§ **Your objective**
Find the line with "lime 1x1 brick [448,128,512,191] -> none" and the line with "pink 1x1 brick [841,309,885,353]" in the entries below; output exactly those two lines, every line between them, and no others.

======== Available data

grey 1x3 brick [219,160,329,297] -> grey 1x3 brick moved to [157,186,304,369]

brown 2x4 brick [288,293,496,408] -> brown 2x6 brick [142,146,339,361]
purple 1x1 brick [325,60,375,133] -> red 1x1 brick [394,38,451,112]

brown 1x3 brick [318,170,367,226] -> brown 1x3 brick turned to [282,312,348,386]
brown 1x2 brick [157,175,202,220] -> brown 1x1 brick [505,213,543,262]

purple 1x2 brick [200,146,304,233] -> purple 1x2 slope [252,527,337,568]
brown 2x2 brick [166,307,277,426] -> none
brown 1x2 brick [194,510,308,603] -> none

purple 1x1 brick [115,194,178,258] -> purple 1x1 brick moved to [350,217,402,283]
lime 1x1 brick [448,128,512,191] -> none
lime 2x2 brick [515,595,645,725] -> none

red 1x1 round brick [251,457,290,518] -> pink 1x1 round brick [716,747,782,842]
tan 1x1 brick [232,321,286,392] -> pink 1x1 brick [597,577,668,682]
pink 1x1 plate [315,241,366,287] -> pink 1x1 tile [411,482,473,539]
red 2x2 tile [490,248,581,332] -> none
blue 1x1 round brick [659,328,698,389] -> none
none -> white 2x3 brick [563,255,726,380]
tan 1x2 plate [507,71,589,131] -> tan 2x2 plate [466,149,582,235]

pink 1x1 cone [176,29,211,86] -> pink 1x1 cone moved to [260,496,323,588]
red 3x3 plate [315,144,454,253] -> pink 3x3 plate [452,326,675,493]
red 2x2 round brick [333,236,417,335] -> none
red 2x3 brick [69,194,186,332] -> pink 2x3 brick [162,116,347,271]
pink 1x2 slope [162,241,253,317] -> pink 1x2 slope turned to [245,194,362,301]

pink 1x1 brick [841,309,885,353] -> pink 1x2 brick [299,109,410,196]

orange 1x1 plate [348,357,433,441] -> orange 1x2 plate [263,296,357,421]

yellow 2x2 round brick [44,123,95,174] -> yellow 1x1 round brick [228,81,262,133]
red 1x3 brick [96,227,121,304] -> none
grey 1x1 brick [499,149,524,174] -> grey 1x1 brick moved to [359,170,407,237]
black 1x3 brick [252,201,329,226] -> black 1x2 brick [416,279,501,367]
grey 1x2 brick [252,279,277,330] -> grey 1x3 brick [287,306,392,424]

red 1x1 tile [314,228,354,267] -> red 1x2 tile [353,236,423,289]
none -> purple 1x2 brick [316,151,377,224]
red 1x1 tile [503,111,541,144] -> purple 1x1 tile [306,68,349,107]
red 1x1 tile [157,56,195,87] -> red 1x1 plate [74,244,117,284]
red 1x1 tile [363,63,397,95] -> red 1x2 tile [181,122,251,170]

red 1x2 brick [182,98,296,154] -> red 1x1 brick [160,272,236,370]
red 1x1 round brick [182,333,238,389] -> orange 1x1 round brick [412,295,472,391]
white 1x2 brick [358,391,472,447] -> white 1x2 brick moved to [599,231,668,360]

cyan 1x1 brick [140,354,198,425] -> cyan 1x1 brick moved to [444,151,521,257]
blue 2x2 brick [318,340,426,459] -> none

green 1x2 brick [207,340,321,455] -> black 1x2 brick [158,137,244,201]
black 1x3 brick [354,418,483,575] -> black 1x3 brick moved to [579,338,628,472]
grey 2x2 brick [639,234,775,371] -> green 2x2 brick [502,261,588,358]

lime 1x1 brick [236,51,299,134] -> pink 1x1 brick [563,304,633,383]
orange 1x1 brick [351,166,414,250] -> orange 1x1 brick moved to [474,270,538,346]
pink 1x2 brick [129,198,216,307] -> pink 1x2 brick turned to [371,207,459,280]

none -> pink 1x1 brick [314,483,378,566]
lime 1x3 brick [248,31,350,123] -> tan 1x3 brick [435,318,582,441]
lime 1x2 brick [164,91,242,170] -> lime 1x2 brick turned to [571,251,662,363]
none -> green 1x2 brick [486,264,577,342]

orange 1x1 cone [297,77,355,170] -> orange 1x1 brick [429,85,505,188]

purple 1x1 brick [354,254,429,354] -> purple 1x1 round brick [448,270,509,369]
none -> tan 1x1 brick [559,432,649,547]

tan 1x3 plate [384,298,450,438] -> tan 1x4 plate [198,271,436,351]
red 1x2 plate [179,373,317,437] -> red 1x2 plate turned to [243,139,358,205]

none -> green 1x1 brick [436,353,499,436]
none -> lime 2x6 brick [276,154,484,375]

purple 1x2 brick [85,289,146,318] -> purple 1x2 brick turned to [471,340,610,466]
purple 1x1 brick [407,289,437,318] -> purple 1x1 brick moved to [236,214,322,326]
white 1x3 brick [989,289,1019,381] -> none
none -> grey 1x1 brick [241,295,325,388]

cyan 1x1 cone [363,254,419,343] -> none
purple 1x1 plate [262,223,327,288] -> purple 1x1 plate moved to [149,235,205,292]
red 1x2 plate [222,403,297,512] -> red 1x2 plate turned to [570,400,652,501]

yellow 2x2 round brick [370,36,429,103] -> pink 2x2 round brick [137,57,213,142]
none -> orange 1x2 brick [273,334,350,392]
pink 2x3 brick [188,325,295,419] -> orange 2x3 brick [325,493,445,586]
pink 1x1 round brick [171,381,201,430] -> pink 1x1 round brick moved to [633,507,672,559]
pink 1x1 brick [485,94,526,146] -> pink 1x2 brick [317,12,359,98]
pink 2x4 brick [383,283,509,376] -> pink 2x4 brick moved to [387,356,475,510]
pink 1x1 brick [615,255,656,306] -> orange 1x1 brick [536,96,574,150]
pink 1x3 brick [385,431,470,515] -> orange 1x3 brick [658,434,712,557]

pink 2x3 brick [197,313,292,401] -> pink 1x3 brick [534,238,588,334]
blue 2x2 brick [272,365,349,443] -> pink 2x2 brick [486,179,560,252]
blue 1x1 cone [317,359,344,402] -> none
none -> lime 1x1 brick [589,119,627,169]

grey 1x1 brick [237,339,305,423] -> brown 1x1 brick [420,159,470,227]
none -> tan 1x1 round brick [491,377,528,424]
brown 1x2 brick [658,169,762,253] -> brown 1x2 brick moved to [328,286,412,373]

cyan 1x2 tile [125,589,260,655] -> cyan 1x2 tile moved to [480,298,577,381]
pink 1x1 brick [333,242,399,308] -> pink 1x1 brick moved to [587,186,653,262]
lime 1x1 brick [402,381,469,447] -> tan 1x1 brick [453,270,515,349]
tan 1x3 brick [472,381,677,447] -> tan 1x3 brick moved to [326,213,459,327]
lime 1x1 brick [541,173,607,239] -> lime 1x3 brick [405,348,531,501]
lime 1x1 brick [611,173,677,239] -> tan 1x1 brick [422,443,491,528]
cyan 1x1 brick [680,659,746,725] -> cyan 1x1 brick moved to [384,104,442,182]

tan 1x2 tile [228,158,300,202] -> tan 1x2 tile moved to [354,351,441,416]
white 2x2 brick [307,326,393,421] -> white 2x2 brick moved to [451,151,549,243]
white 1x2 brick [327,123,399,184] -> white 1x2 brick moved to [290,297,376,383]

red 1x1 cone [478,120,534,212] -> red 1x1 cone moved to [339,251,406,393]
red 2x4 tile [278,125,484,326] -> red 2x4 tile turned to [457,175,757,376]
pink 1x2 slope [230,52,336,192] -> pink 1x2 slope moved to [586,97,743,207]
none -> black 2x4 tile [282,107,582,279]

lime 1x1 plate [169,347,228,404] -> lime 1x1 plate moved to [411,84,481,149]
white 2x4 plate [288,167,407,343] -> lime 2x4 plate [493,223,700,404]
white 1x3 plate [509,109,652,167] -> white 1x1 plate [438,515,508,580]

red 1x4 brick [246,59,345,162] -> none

================

§ **Result of the exercise**
lime 1x1 brick [448,128,512,191] -> none
lime 2x2 brick [515,595,645,725] -> none

red 1x1 round brick [251,457,290,518] -> pink 1x1 round brick [716,747,782,842]
tan 1x1 brick [232,321,286,392] -> pink 1x1 brick [597,577,668,682]
pink 1x1 plate [315,241,366,287] -> pink 1x1 tile [411,482,473,539]
red 2x2 tile [490,248,581,332] -> none
blue 1x1 round brick [659,328,698,389] -> none
none -> white 2x3 brick [563,255,726,380]
tan 1x2 plate [507,71,589,131] -> tan 2x2 plate [466,149,582,235]

pink 1x1 cone [176,29,211,86] -> pink 1x1 cone moved to [260,496,323,588]
red 3x3 plate [315,144,454,253] -> pink 3x3 plate [452,326,675,493]
red 2x2 round brick [333,236,417,335] -> none
red 2x3 brick [69,194,186,332] -> pink 2x3 brick [162,116,347,271]
pink 1x2 slope [162,241,253,317] -> pink 1x2 slope turned to [245,194,362,301]

pink 1x1 brick [841,309,885,353] -> pink 1x2 brick [299,109,410,196]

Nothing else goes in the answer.